▸ **TASK ITEM**
Leaving the pictures aside, transcribe only and exactly the lines from the one with "(450, 215) = (575, 376): yellow" through the end of the entries, both included.

▸ **SOURCE MATERIAL**

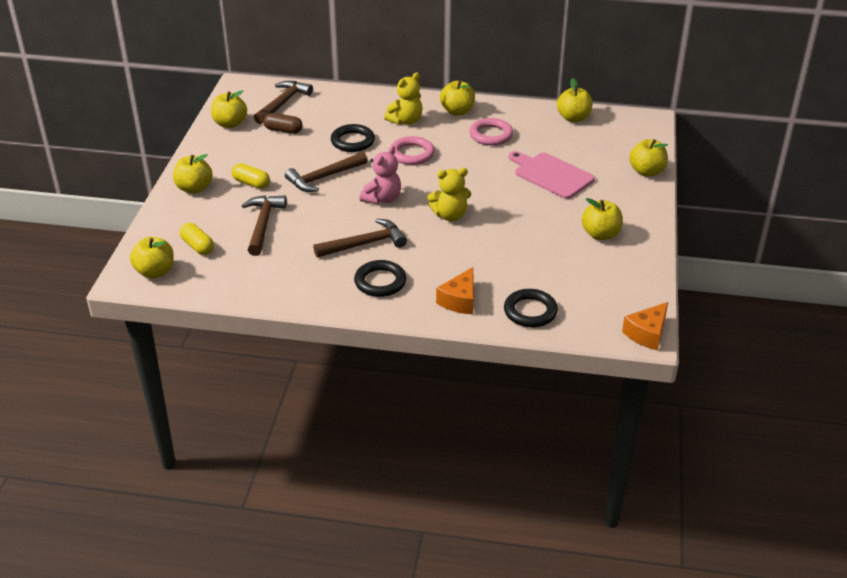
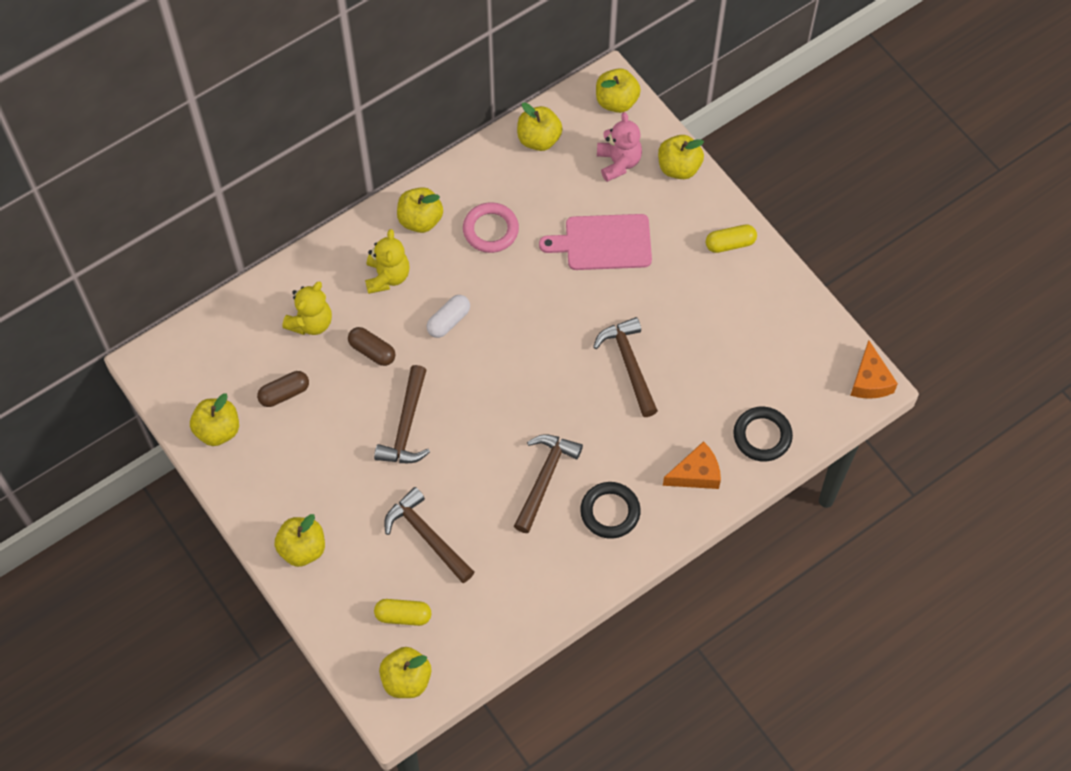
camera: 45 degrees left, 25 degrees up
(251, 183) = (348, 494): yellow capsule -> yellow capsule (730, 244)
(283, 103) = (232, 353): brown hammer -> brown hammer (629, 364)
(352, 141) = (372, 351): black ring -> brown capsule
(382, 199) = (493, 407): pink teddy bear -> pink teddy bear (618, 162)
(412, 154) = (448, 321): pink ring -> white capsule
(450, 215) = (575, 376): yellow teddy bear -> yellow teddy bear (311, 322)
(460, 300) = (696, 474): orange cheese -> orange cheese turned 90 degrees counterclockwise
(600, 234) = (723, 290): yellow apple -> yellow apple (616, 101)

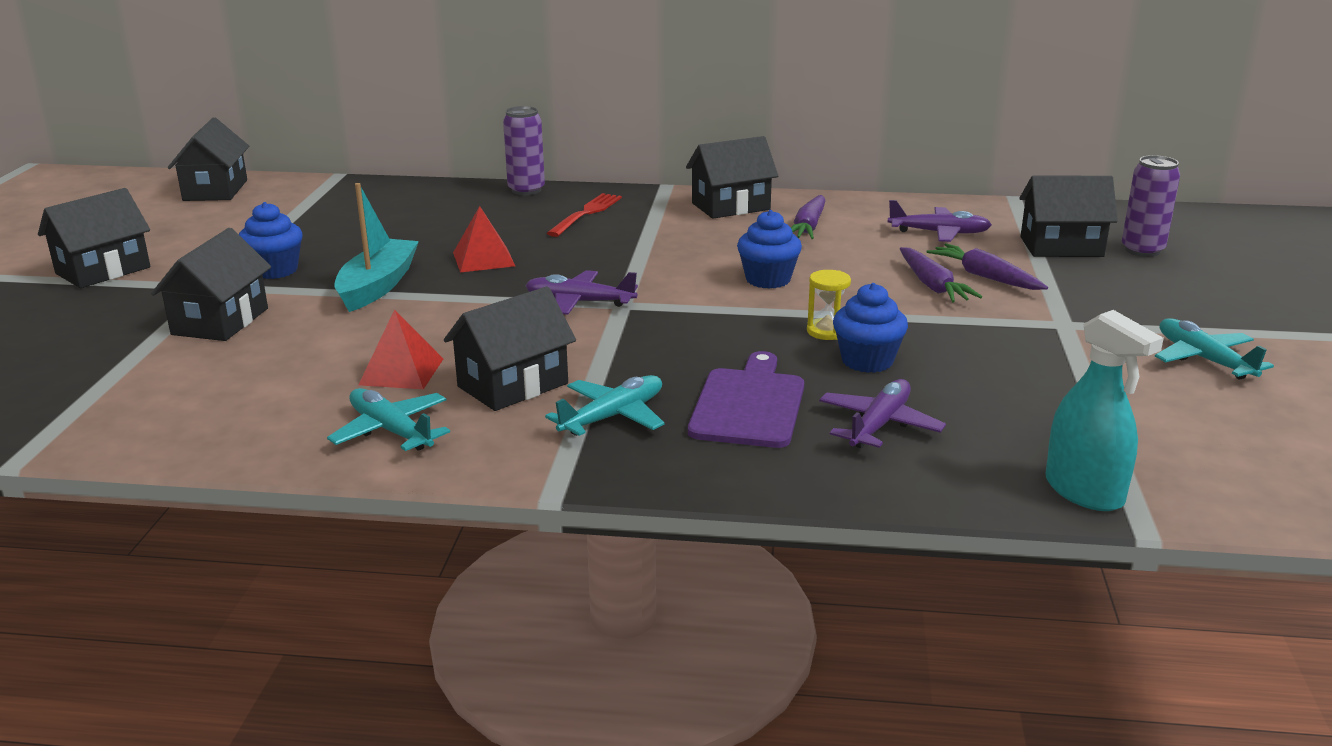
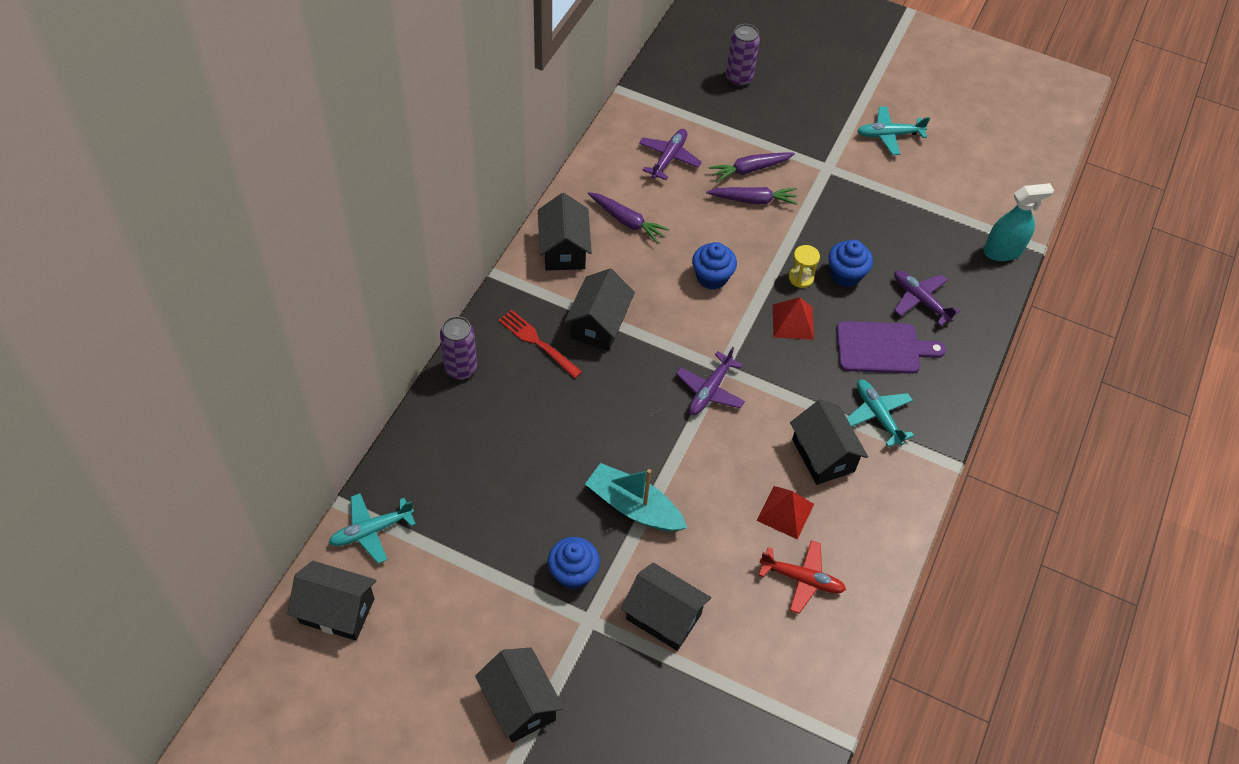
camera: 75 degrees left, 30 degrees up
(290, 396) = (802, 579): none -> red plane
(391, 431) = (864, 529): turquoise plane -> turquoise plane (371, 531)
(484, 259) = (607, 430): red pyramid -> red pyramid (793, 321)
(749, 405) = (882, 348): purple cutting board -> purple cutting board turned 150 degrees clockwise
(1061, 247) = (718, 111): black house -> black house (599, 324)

▸ **ANSWER FOR THIS EXERCISE**
(450, 215) = (575, 376): yellow teddy bear -> yellow teddy bear (311, 322)
(460, 300) = (696, 474): orange cheese -> orange cheese turned 90 degrees counterclockwise
(600, 234) = (723, 290): yellow apple -> yellow apple (616, 101)

camera: 75 degrees left, 30 degrees up
(290, 396) = (802, 579): none -> red plane
(391, 431) = (864, 529): turquoise plane -> turquoise plane (371, 531)
(484, 259) = (607, 430): red pyramid -> red pyramid (793, 321)
(749, 405) = (882, 348): purple cutting board -> purple cutting board turned 150 degrees clockwise
(1061, 247) = (718, 111): black house -> black house (599, 324)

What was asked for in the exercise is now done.